THE PROBLEM —
Transcribe the records below exactly, from their first line through the line containing "(422, 406) = (347, 211): blue". Omit every line after it.

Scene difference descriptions
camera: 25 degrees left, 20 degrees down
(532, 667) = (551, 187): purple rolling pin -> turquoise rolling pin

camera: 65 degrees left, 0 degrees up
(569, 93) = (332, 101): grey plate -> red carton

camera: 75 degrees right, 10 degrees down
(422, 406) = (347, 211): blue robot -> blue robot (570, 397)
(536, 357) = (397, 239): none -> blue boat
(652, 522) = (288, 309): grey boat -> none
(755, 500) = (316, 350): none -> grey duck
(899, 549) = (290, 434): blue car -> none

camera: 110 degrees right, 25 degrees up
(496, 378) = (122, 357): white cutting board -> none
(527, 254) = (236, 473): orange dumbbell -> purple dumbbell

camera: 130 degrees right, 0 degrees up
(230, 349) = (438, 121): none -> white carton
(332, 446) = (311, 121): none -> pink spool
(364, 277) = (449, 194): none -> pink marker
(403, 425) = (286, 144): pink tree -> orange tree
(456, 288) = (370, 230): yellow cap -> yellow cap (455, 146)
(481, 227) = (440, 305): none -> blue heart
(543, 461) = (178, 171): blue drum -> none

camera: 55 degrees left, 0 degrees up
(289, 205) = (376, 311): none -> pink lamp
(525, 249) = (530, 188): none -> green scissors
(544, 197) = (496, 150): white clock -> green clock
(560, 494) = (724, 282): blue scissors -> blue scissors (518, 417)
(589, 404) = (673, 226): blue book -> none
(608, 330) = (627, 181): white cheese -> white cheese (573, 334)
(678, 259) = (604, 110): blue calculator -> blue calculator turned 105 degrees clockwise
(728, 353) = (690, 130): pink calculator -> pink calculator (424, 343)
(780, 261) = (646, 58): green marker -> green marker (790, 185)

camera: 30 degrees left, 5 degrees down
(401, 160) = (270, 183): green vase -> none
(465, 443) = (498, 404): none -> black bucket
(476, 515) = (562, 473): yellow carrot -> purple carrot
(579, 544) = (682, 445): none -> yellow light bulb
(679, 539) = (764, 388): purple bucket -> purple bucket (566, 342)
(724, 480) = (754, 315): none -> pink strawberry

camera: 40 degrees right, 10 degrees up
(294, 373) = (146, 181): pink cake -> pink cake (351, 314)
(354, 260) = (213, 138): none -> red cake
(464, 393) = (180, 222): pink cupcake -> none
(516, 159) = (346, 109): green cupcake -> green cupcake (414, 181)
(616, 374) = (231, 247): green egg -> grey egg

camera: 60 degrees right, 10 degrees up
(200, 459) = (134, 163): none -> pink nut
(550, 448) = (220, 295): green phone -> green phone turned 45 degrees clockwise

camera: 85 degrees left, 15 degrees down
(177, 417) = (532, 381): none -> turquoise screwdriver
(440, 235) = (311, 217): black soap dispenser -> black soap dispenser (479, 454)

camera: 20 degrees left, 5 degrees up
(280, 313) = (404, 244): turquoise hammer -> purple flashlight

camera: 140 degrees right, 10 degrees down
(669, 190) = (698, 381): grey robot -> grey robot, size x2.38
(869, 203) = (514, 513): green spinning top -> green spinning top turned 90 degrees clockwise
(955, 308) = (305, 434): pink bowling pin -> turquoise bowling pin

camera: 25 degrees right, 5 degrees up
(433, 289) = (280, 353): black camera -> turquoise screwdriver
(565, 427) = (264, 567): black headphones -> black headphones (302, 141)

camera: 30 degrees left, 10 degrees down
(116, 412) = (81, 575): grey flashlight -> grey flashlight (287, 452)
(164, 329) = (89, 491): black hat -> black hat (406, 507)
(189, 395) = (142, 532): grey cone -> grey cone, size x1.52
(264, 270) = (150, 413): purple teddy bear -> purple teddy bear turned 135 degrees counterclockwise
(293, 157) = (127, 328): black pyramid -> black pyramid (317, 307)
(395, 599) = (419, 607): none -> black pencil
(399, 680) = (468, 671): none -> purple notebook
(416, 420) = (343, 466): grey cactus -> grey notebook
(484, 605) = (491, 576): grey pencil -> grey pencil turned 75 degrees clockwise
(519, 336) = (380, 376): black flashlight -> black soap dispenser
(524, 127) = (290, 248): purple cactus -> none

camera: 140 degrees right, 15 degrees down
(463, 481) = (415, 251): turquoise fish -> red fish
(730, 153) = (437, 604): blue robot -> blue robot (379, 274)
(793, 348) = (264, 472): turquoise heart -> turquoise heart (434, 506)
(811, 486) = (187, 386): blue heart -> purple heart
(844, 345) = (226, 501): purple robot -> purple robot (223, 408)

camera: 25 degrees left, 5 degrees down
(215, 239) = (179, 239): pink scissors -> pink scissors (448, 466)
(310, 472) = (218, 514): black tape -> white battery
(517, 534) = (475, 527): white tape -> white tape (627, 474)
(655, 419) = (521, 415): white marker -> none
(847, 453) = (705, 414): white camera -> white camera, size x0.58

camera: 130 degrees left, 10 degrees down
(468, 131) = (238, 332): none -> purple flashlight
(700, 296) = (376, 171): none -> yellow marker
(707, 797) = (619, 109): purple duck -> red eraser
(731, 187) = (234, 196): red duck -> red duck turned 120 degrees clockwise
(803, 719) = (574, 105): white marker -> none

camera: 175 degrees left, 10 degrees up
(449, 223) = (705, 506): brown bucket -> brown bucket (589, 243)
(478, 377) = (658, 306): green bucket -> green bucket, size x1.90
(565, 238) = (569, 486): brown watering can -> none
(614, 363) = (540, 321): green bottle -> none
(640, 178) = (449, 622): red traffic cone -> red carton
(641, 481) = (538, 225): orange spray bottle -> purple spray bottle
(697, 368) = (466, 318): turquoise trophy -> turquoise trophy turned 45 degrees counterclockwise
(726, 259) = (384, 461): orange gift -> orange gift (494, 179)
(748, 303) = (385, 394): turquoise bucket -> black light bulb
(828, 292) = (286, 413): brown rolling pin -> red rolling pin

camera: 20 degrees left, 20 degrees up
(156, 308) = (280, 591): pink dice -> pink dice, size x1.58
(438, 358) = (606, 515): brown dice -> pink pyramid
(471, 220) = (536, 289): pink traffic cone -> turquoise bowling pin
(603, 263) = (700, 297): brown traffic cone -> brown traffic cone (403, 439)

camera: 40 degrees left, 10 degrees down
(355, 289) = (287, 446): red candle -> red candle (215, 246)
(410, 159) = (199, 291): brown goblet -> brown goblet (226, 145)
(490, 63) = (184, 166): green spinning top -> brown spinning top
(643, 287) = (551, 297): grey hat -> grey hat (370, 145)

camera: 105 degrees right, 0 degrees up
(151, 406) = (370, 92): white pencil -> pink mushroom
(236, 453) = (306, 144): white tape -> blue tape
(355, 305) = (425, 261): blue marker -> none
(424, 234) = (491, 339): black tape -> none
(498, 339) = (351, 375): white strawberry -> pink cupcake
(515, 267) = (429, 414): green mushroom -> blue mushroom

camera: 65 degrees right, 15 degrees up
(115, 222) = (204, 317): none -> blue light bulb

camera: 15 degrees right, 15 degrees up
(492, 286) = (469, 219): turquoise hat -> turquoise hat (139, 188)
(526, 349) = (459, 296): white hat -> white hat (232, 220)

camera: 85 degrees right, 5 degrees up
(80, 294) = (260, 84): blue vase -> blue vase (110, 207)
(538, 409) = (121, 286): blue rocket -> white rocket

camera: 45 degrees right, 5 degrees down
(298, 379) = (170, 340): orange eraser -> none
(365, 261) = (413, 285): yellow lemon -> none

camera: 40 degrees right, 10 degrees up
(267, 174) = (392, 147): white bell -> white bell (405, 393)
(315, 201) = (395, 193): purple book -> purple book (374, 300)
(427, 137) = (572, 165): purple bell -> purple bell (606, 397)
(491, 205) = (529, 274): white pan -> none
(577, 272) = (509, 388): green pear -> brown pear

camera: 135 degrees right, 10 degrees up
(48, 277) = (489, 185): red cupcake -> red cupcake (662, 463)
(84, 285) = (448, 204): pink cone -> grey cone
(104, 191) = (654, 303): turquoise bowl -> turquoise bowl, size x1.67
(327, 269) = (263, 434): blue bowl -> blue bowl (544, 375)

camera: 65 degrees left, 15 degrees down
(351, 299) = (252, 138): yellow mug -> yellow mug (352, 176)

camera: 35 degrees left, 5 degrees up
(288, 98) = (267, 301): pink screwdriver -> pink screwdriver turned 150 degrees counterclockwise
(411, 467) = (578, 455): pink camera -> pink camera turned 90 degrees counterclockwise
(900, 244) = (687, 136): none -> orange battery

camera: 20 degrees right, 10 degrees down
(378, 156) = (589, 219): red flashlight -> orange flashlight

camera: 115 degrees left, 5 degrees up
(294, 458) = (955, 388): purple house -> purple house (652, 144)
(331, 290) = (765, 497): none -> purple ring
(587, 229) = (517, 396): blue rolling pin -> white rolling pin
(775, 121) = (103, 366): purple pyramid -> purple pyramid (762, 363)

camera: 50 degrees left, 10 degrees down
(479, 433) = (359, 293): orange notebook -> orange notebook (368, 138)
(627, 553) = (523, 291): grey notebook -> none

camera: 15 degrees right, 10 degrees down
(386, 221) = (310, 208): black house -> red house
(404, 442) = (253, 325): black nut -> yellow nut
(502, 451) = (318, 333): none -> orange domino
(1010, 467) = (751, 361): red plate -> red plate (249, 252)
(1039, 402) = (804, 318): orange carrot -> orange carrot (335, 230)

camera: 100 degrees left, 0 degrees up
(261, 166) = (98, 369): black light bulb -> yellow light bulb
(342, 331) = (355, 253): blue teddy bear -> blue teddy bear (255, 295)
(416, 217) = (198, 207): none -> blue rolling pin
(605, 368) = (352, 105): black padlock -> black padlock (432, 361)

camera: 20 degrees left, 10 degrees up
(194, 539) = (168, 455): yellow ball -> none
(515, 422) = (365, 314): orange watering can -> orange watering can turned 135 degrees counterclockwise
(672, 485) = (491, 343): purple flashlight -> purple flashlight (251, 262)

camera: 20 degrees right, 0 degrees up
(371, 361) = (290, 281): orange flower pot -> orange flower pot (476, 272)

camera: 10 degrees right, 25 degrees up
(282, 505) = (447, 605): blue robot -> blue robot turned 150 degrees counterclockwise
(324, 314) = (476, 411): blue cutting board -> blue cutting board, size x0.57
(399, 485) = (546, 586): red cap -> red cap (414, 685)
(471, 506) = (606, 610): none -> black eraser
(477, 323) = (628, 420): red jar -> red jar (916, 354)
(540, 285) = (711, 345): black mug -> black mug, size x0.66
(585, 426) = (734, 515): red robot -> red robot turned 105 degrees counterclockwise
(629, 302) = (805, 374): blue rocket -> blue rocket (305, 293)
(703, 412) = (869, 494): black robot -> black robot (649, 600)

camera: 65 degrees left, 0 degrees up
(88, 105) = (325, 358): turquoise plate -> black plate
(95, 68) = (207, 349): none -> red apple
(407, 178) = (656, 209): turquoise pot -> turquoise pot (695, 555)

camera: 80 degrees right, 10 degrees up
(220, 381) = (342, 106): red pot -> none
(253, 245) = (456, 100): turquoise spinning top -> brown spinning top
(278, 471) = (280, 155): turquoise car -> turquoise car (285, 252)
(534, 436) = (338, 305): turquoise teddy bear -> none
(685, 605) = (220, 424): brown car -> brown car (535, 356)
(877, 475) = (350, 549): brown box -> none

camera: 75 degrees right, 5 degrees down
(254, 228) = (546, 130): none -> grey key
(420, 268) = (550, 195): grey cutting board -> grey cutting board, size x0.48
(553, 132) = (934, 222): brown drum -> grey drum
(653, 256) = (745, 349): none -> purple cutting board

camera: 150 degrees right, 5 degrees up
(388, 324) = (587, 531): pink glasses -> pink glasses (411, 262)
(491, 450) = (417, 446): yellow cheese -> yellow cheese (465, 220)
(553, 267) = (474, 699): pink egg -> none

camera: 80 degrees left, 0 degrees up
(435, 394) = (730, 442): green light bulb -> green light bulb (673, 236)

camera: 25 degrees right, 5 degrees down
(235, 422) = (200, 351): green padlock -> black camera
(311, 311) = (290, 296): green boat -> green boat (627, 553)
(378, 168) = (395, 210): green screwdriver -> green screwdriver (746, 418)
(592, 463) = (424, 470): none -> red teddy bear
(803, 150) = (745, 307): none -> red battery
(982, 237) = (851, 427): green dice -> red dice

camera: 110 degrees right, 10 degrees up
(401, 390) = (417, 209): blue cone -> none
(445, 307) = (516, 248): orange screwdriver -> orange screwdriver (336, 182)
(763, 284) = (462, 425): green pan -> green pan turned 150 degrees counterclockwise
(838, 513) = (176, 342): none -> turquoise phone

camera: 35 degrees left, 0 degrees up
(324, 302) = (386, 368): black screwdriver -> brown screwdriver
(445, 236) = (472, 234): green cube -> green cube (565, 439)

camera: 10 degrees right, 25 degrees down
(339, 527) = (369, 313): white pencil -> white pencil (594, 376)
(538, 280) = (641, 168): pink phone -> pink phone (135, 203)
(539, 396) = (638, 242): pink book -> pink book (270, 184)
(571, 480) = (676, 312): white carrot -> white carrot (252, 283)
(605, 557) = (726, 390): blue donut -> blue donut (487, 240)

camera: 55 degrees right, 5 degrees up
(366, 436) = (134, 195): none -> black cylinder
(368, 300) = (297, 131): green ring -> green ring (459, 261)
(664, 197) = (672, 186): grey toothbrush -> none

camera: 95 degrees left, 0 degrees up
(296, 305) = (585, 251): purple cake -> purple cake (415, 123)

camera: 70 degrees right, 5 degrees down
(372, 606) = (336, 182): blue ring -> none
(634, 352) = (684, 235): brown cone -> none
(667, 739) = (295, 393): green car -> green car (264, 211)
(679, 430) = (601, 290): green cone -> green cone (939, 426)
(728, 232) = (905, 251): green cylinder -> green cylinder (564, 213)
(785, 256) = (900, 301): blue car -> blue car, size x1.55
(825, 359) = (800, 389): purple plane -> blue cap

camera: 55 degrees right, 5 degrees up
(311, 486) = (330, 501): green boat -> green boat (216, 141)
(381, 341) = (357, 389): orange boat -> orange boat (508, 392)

RESPONSE BOX —
camera: 25 degrees left, 20 degrees down
(532, 667) = (551, 187): purple rolling pin -> turquoise rolling pin

camera: 65 degrees left, 0 degrees up
(569, 93) = (332, 101): grey plate -> red carton

camera: 75 degrees right, 10 degrees down
(422, 406) = (347, 211): blue robot -> blue robot (570, 397)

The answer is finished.